◆ The task: A word-for-word transcription of all the data is required.

Start of Records for the task

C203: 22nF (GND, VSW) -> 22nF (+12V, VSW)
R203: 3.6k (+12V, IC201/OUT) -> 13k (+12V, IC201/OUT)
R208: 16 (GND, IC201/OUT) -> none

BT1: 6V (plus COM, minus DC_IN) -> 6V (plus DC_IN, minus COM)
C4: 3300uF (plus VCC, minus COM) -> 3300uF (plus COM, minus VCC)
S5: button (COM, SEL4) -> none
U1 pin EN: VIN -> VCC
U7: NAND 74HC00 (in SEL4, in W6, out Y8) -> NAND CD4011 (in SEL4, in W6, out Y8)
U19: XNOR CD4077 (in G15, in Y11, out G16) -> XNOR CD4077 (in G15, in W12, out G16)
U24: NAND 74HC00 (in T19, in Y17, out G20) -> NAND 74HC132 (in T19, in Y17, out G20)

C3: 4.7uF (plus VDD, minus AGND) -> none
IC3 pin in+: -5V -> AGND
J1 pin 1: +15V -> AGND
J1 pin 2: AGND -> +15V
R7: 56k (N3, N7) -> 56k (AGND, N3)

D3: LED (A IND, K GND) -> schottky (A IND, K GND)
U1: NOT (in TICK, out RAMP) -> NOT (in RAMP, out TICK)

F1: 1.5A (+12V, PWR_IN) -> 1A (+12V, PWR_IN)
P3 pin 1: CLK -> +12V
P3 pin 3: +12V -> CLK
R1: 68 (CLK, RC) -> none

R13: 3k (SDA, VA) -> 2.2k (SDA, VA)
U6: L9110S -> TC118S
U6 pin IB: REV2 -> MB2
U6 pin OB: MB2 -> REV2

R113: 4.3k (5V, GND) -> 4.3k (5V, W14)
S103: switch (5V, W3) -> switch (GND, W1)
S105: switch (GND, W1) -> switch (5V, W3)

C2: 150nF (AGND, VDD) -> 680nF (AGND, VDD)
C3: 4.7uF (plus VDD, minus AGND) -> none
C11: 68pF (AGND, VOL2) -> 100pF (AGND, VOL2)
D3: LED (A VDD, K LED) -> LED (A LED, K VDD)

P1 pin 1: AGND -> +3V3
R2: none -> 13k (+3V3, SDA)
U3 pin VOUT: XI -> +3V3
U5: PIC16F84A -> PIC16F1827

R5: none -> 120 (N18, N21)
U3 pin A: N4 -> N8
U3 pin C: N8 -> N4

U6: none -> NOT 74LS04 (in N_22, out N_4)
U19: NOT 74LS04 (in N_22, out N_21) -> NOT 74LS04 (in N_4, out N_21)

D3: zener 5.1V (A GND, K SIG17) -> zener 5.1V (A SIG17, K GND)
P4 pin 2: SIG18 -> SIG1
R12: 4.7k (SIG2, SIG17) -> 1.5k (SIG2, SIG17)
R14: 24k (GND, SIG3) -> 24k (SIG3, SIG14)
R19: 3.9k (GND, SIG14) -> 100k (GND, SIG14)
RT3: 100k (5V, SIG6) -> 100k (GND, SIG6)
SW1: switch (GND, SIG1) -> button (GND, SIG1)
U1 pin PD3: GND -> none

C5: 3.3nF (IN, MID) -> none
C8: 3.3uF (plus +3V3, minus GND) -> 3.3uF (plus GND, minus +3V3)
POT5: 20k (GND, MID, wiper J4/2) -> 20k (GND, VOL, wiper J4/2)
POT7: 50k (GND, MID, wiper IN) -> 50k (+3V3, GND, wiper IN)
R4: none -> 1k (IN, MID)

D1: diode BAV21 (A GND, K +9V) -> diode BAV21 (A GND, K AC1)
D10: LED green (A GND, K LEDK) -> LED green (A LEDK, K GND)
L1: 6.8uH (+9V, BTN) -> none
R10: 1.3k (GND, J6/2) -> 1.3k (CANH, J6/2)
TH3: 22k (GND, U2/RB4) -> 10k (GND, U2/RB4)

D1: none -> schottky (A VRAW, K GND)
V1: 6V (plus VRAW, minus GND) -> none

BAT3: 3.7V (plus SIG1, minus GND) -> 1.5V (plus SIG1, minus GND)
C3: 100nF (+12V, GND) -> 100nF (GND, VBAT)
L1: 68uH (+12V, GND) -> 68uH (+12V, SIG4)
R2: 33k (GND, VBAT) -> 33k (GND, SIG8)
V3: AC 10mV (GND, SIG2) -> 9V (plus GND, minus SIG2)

End of Records for the task

◆ Result below:
C203: 22nF (GND, VSW) -> 22nF (+12V, VSW)
R203: 3.6k (+12V, IC201/OUT) -> 13k (+12V, IC201/OUT)
R208: 16 (GND, IC201/OUT) -> none

BT1: 6V (plus COM, minus DC_IN) -> 6V (plus DC_IN, minus COM)
C4: 3300uF (plus VCC, minus COM) -> 3300uF (plus COM, minus VCC)
S5: button (COM, SEL4) -> none
U1 pin EN: VIN -> VCC
U7: NAND 74HC00 (in SEL4, in W6, out Y8) -> NAND CD4011 (in SEL4, in W6, out Y8)
U19: XNOR CD4077 (in G15, in Y11, out G16) -> XNOR CD4077 (in G15, in W12, out G16)
U24: NAND 74HC00 (in T19, in Y17, out G20) -> NAND 74HC132 (in T19, in Y17, out G20)

C3: 4.7uF (plus VDD, minus AGND) -> none
IC3 pin in+: -5V -> AGND
J1 pin 1: +15V -> AGND
J1 pin 2: AGND -> +15V
R7: 56k (N3, N7) -> 56k (AGND, N3)

D3: LED (A IND, K GND) -> schottky (A IND, K GND)
U1: NOT (in TICK, out RAMP) -> NOT (in RAMP, out TICK)

F1: 1.5A (+12V, PWR_IN) -> 1A (+12V, PWR_IN)
P3 pin 1: CLK -> +12V
P3 pin 3: +12V -> CLK
R1: 68 (CLK, RC) -> none

R13: 3k (SDA, VA) -> 2.2k (SDA, VA)
U6: L9110S -> TC118S
U6 pin IB: REV2 -> MB2
U6 pin OB: MB2 -> REV2

R113: 4.3k (5V, GND) -> 4.3k (5V, W14)
S103: switch (5V, W3) -> switch (GND, W1)
S105: switch (GND, W1) -> switch (5V, W3)

C2: 150nF (AGND, VDD) -> 680nF (AGND, VDD)
C3: 4.7uF (plus VDD, minus AGND) -> none
C11: 68pF (AGND, VOL2) -> 100pF (AGND, VOL2)
D3: LED (A VDD, K LED) -> LED (A LED, K VDD)

P1 pin 1: AGND -> +3V3
R2: none -> 13k (+3V3, SDA)
U3 pin VOUT: XI -> +3V3
U5: PIC16F84A -> PIC16F1827

R5: none -> 120 (N18, N21)
U3 pin A: N4 -> N8
U3 pin C: N8 -> N4

U6: none -> NOT 74LS04 (in N_22, out N_4)
U19: NOT 74LS04 (in N_22, out N_21) -> NOT 74LS04 (in N_4, out N_21)

D3: zener 5.1V (A GND, K SIG17) -> zener 5.1V (A SIG17, K GND)
P4 pin 2: SIG18 -> SIG1
R12: 4.7k (SIG2, SIG17) -> 1.5k (SIG2, SIG17)
R14: 24k (GND, SIG3) -> 24k (SIG3, SIG14)
R19: 3.9k (GND, SIG14) -> 100k (GND, SIG14)
RT3: 100k (5V, SIG6) -> 100k (GND, SIG6)
SW1: switch (GND, SIG1) -> button (GND, SIG1)
U1 pin PD3: GND -> none

C5: 3.3nF (IN, MID) -> none
C8: 3.3uF (plus +3V3, minus GND) -> 3.3uF (plus GND, minus +3V3)
POT5: 20k (GND, MID, wiper J4/2) -> 20k (GND, VOL, wiper J4/2)
POT7: 50k (GND, MID, wiper IN) -> 50k (+3V3, GND, wiper IN)
R4: none -> 1k (IN, MID)

D1: diode BAV21 (A GND, K +9V) -> diode BAV21 (A GND, K AC1)
D10: LED green (A GND, K LEDK) -> LED green (A LEDK, K GND)
L1: 6.8uH (+9V, BTN) -> none
R10: 1.3k (GND, J6/2) -> 1.3k (CANH, J6/2)
TH3: 22k (GND, U2/RB4) -> 10k (GND, U2/RB4)

D1: none -> schottky (A VRAW, K GND)
V1: 6V (plus VRAW, minus GND) -> none

BAT3: 3.7V (plus SIG1, minus GND) -> 1.5V (plus SIG1, minus GND)
C3: 100nF (+12V, GND) -> 100nF (GND, VBAT)
L1: 68uH (+12V, GND) -> 68uH (+12V, SIG4)
R2: 33k (GND, VBAT) -> 33k (GND, SIG8)
V3: AC 10mV (GND, SIG2) -> 9V (plus GND, minus SIG2)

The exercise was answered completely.